_EXERCISE_
Reproduce the records in full. Alter nothing.

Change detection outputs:
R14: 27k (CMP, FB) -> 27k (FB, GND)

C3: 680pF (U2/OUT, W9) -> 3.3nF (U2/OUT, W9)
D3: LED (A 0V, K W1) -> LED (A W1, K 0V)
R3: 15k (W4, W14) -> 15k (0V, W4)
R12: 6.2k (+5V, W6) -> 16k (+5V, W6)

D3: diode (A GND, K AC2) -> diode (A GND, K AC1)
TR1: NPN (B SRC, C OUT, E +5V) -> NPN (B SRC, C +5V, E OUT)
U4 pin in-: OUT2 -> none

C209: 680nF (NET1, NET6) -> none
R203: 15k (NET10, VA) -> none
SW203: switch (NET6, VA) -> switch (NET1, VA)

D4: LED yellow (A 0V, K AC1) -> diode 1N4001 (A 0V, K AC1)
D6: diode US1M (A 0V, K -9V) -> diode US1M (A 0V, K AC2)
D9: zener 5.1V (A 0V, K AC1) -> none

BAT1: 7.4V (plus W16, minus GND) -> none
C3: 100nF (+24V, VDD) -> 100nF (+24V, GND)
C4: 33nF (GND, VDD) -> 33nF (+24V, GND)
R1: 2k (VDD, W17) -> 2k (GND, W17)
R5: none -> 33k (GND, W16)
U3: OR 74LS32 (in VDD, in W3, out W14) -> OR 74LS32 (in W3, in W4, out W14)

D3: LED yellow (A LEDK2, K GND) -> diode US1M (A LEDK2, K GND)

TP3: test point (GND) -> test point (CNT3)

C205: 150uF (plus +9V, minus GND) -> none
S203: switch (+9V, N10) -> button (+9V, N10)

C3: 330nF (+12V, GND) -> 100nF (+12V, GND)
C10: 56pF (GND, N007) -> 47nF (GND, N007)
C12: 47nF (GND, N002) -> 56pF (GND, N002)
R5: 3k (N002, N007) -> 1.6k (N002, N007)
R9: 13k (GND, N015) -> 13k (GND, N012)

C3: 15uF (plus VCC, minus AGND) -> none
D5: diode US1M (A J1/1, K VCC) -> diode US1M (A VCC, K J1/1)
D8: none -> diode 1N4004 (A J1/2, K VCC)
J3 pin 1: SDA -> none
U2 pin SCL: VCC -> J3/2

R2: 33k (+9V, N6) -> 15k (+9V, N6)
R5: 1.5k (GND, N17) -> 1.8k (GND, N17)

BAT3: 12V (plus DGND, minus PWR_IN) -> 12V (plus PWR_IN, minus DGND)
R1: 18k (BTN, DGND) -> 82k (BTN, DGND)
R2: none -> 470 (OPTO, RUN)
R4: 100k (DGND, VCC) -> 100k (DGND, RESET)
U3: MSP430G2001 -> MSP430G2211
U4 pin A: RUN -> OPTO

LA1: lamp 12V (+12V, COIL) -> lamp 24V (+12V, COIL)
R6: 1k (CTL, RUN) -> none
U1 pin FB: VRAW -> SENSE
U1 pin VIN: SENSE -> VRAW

_RESPONSE BELOW_
R14: 27k (CMP, FB) -> 27k (FB, GND)

C3: 680pF (U2/OUT, W9) -> 3.3nF (U2/OUT, W9)
D3: LED (A 0V, K W1) -> LED (A W1, K 0V)
R3: 15k (W4, W14) -> 15k (0V, W4)
R12: 6.2k (+5V, W6) -> 16k (+5V, W6)

D3: diode (A GND, K AC2) -> diode (A GND, K AC1)
TR1: NPN (B SRC, C OUT, E +5V) -> NPN (B SRC, C +5V, E OUT)
U4 pin in-: OUT2 -> none

C209: 680nF (NET1, NET6) -> none
R203: 15k (NET10, VA) -> none
SW203: switch (NET6, VA) -> switch (NET1, VA)

D4: LED yellow (A 0V, K AC1) -> diode 1N4001 (A 0V, K AC1)
D6: diode US1M (A 0V, K -9V) -> diode US1M (A 0V, K AC2)
D9: zener 5.1V (A 0V, K AC1) -> none

BAT1: 7.4V (plus W16, minus GND) -> none
C3: 100nF (+24V, VDD) -> 100nF (+24V, GND)
C4: 33nF (GND, VDD) -> 33nF (+24V, GND)
R1: 2k (VDD, W17) -> 2k (GND, W17)
R5: none -> 33k (GND, W16)
U3: OR 74LS32 (in VDD, in W3, out W14) -> OR 74LS32 (in W3, in W4, out W14)

D3: LED yellow (A LEDK2, K GND) -> diode US1M (A LEDK2, K GND)

TP3: test point (GND) -> test point (CNT3)

C205: 150uF (plus +9V, minus GND) -> none
S203: switch (+9V, N10) -> button (+9V, N10)

C3: 330nF (+12V, GND) -> 100nF (+12V, GND)
C10: 56pF (GND, N007) -> 47nF (GND, N007)
C12: 47nF (GND, N002) -> 56pF (GND, N002)
R5: 3k (N002, N007) -> 1.6k (N002, N007)
R9: 13k (GND, N015) -> 13k (GND, N012)

C3: 15uF (plus VCC, minus AGND) -> none
D5: diode US1M (A J1/1, K VCC) -> diode US1M (A VCC, K J1/1)
D8: none -> diode 1N4004 (A J1/2, K VCC)
J3 pin 1: SDA -> none
U2 pin SCL: VCC -> J3/2

R2: 33k (+9V, N6) -> 15k (+9V, N6)
R5: 1.5k (GND, N17) -> 1.8k (GND, N17)

BAT3: 12V (plus DGND, minus PWR_IN) -> 12V (plus PWR_IN, minus DGND)
R1: 18k (BTN, DGND) -> 82k (BTN, DGND)
R2: none -> 470 (OPTO, RUN)
R4: 100k (DGND, VCC) -> 100k (DGND, RESET)
U3: MSP430G2001 -> MSP430G2211
U4 pin A: RUN -> OPTO

LA1: lamp 12V (+12V, COIL) -> lamp 24V (+12V, COIL)
R6: 1k (CTL, RUN) -> none
U1 pin FB: VRAW -> SENSE
U1 pin VIN: SENSE -> VRAW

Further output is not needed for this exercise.